▶ **PROBLEM DESCRIPTION**
An exact transcript is needed of the material below, beginning at the line that contains "R3: 56k (GND, LIGHT) -> 1.3k (GND, LIGHT)" and continuing through its last line; nothing else should appear.

▶ **INPUT**
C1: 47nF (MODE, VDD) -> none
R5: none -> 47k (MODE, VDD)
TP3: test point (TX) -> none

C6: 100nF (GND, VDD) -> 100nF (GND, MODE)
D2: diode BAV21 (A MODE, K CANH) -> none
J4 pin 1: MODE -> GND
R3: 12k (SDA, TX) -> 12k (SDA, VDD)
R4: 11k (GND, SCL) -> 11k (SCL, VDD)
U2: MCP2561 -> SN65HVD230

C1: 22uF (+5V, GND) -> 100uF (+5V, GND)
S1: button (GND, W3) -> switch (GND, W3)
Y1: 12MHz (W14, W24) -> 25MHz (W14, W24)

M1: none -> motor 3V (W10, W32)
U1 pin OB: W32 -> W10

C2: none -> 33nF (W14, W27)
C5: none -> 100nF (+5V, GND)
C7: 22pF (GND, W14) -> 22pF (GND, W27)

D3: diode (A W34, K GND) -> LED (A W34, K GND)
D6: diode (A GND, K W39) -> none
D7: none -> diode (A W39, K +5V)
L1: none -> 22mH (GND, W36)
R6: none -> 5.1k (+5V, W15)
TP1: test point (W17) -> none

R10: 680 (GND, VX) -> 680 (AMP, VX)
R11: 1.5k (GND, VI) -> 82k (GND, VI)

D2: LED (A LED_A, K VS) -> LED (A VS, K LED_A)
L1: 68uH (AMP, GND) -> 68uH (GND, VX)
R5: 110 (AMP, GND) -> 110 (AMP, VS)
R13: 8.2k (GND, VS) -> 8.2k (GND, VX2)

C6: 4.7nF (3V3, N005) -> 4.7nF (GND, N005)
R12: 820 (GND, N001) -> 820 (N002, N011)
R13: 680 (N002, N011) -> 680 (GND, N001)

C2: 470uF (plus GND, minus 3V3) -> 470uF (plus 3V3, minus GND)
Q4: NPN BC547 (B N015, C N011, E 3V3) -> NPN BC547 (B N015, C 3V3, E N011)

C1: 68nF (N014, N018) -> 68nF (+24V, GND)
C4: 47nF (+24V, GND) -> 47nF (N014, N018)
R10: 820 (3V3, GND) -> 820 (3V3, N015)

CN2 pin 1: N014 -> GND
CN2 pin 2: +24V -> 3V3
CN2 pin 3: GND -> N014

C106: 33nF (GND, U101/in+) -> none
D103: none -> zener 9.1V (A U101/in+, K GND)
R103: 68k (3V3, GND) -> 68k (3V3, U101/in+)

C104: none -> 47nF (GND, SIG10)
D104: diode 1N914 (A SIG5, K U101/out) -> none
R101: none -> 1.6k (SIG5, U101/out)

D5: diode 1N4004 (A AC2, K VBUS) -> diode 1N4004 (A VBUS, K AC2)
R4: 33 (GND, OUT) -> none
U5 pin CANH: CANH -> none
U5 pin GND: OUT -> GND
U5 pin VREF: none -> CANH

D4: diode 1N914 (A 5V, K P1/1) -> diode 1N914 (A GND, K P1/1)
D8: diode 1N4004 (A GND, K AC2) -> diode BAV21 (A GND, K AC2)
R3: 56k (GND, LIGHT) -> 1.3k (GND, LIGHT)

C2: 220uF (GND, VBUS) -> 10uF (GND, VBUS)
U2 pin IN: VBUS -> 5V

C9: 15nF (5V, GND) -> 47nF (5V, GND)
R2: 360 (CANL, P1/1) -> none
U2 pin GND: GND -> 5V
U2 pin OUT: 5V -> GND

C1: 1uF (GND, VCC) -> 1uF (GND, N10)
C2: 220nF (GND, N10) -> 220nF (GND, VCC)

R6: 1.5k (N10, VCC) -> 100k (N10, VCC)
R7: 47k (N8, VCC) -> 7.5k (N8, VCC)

▶ **EXERCISE RESPONSE**
R3: 56k (GND, LIGHT) -> 1.3k (GND, LIGHT)

C2: 220uF (GND, VBUS) -> 10uF (GND, VBUS)
U2 pin IN: VBUS -> 5V

C9: 15nF (5V, GND) -> 47nF (5V, GND)
R2: 360 (CANL, P1/1) -> none
U2 pin GND: GND -> 5V
U2 pin OUT: 5V -> GND

C1: 1uF (GND, VCC) -> 1uF (GND, N10)
C2: 220nF (GND, N10) -> 220nF (GND, VCC)

R6: 1.5k (N10, VCC) -> 100k (N10, VCC)
R7: 47k (N8, VCC) -> 7.5k (N8, VCC)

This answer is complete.